(YOUR GOAL): Look below for the lines from the one with "white 1x3 tile" to the one with "white 1x1 brick [443,103,500,178]", and copy exactly those lines, both ends included.

AVAILABLE DATA: Begin

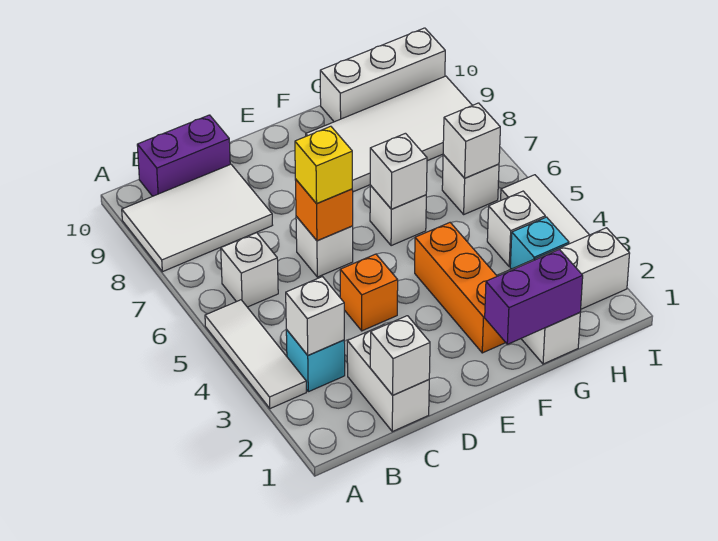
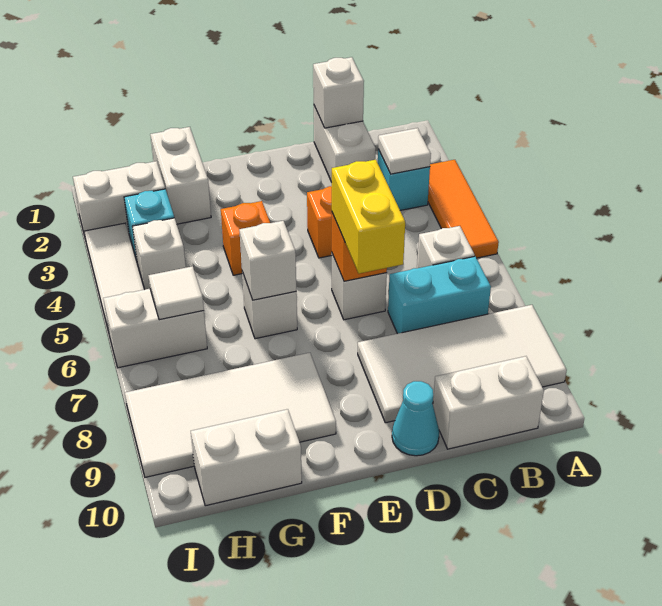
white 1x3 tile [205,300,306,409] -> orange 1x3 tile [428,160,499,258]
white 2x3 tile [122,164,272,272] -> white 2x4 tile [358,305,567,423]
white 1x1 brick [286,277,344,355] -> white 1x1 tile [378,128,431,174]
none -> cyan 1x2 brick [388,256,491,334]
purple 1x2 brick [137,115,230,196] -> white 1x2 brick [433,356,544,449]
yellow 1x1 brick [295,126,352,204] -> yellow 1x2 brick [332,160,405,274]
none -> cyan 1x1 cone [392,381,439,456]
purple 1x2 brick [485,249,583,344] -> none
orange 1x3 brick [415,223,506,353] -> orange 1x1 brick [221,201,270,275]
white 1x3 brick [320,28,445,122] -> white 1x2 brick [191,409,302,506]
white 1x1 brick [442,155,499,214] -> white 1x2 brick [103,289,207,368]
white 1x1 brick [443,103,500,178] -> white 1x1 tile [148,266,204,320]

AVAILABLE DATA: End
AVAILABLE DATA: Begin

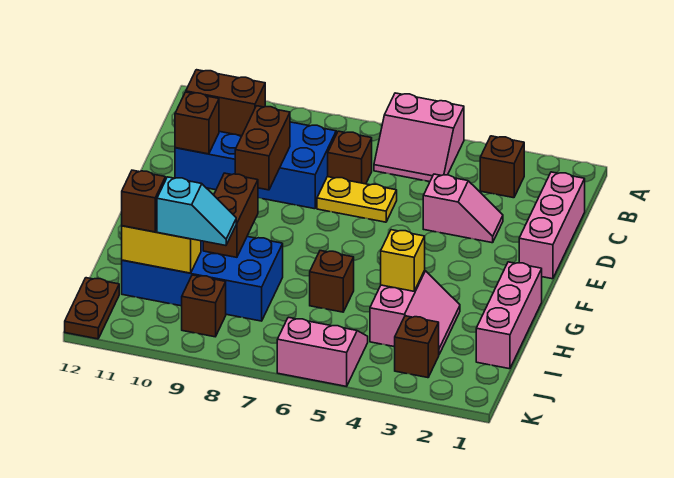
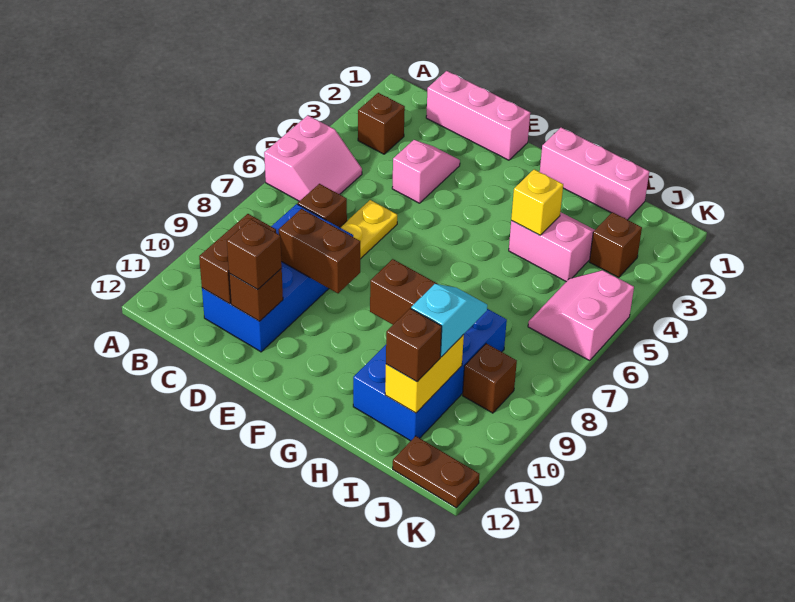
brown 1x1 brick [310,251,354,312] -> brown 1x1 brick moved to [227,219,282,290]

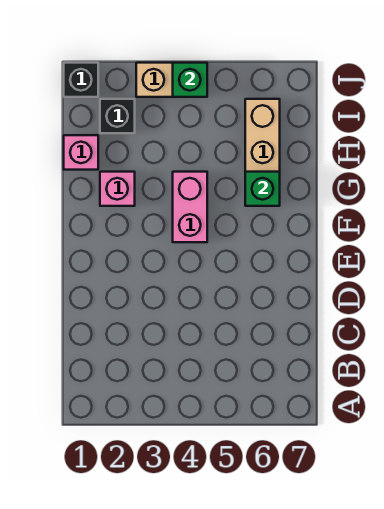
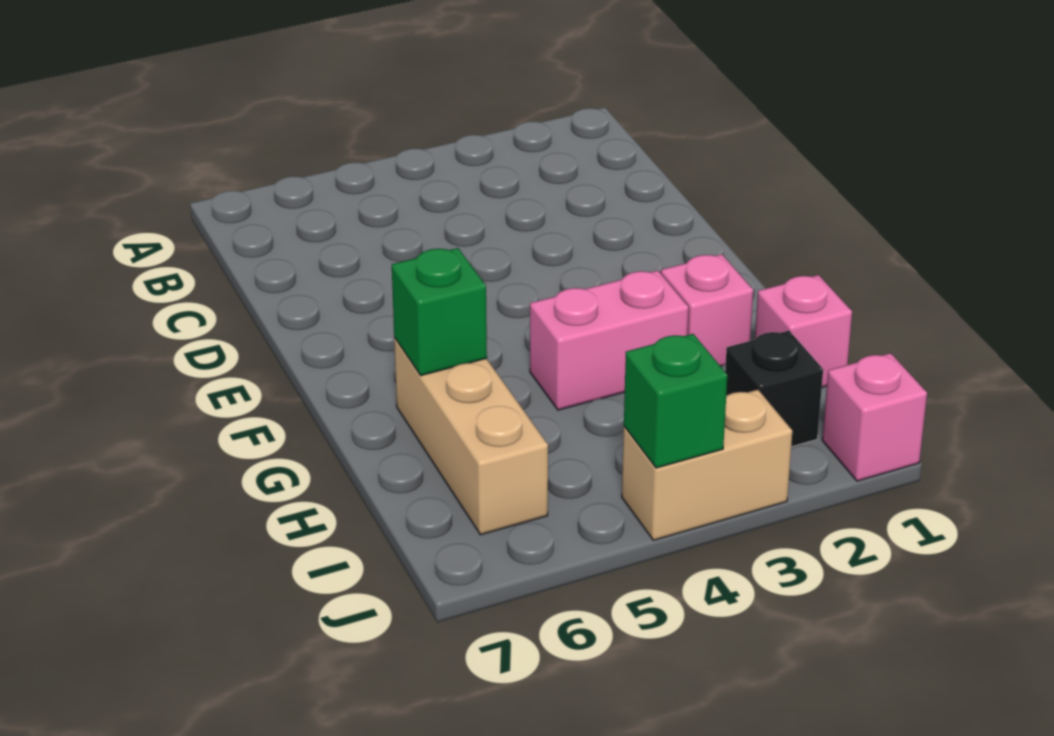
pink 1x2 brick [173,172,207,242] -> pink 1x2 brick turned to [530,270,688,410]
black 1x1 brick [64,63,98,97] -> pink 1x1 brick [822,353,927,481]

AVAILABLE DATA: End

(EXPECTED ANSWER):
white 1x3 tile [205,300,306,409] -> orange 1x3 tile [428,160,499,258]
white 2x3 tile [122,164,272,272] -> white 2x4 tile [358,305,567,423]
white 1x1 brick [286,277,344,355] -> white 1x1 tile [378,128,431,174]
none -> cyan 1x2 brick [388,256,491,334]
purple 1x2 brick [137,115,230,196] -> white 1x2 brick [433,356,544,449]
yellow 1x1 brick [295,126,352,204] -> yellow 1x2 brick [332,160,405,274]
none -> cyan 1x1 cone [392,381,439,456]
purple 1x2 brick [485,249,583,344] -> none
orange 1x3 brick [415,223,506,353] -> orange 1x1 brick [221,201,270,275]
white 1x3 brick [320,28,445,122] -> white 1x2 brick [191,409,302,506]
white 1x1 brick [442,155,499,214] -> white 1x2 brick [103,289,207,368]
white 1x1 brick [443,103,500,178] -> white 1x1 tile [148,266,204,320]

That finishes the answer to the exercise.